→ **WHAT THE EXERCISE ASKS**
Every entry must be repeated exactly in the answer.

++++ EXERCISE DATA

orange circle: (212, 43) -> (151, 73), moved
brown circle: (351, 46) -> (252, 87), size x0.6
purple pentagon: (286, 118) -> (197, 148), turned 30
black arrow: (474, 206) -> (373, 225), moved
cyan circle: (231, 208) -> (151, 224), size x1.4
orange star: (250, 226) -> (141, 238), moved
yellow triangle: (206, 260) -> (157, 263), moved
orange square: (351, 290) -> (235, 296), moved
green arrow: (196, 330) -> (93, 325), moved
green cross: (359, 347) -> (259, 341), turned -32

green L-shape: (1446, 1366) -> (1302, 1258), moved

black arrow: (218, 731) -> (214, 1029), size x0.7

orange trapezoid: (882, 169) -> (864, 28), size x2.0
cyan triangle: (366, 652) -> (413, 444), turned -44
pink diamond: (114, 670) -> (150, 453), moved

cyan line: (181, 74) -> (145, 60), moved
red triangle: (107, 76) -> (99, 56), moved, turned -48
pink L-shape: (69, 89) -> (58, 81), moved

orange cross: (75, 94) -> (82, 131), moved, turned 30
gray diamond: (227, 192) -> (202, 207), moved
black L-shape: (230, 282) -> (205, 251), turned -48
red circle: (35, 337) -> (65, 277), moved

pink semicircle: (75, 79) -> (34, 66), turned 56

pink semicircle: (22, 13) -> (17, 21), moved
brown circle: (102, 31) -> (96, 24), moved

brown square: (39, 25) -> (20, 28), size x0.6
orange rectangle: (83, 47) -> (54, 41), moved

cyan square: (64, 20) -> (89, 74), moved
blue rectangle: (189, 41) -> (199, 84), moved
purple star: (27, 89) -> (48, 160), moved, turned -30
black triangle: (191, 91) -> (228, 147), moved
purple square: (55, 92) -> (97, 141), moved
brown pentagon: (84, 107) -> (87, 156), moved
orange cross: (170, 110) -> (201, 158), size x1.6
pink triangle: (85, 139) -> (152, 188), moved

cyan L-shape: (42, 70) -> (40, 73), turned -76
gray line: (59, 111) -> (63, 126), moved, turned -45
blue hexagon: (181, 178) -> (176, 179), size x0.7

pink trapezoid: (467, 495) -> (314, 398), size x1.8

++++++++

→ **RESPONSE AREA**
orange circle: (212, 43) -> (151, 73), moved
brown circle: (351, 46) -> (252, 87), size x0.6
purple pentagon: (286, 118) -> (197, 148), turned 30
black arrow: (474, 206) -> (373, 225), moved
cyan circle: (231, 208) -> (151, 224), size x1.4
orange star: (250, 226) -> (141, 238), moved
yellow triangle: (206, 260) -> (157, 263), moved
orange square: (351, 290) -> (235, 296), moved
green arrow: (196, 330) -> (93, 325), moved
green cross: (359, 347) -> (259, 341), turned -32

green L-shape: (1446, 1366) -> (1302, 1258), moved

black arrow: (218, 731) -> (214, 1029), size x0.7

orange trapezoid: (882, 169) -> (864, 28), size x2.0
cyan triangle: (366, 652) -> (413, 444), turned -44
pink diamond: (114, 670) -> (150, 453), moved

cyan line: (181, 74) -> (145, 60), moved
red triangle: (107, 76) -> (99, 56), moved, turned -48
pink L-shape: (69, 89) -> (58, 81), moved

orange cross: (75, 94) -> (82, 131), moved, turned 30
gray diamond: (227, 192) -> (202, 207), moved
black L-shape: (230, 282) -> (205, 251), turned -48
red circle: (35, 337) -> (65, 277), moved

pink semicircle: (75, 79) -> (34, 66), turned 56

pink semicircle: (22, 13) -> (17, 21), moved
brown circle: (102, 31) -> (96, 24), moved

brown square: (39, 25) -> (20, 28), size x0.6
orange rectangle: (83, 47) -> (54, 41), moved

cyan square: (64, 20) -> (89, 74), moved
blue rectangle: (189, 41) -> (199, 84), moved
purple star: (27, 89) -> (48, 160), moved, turned -30
black triangle: (191, 91) -> (228, 147), moved
purple square: (55, 92) -> (97, 141), moved
brown pentagon: (84, 107) -> (87, 156), moved
orange cross: (170, 110) -> (201, 158), size x1.6
pink triangle: (85, 139) -> (152, 188), moved

cyan L-shape: (42, 70) -> (40, 73), turned -76
gray line: (59, 111) -> (63, 126), moved, turned -45
blue hexagon: (181, 178) -> (176, 179), size x0.7

pink trapezoid: (467, 495) -> (314, 398), size x1.8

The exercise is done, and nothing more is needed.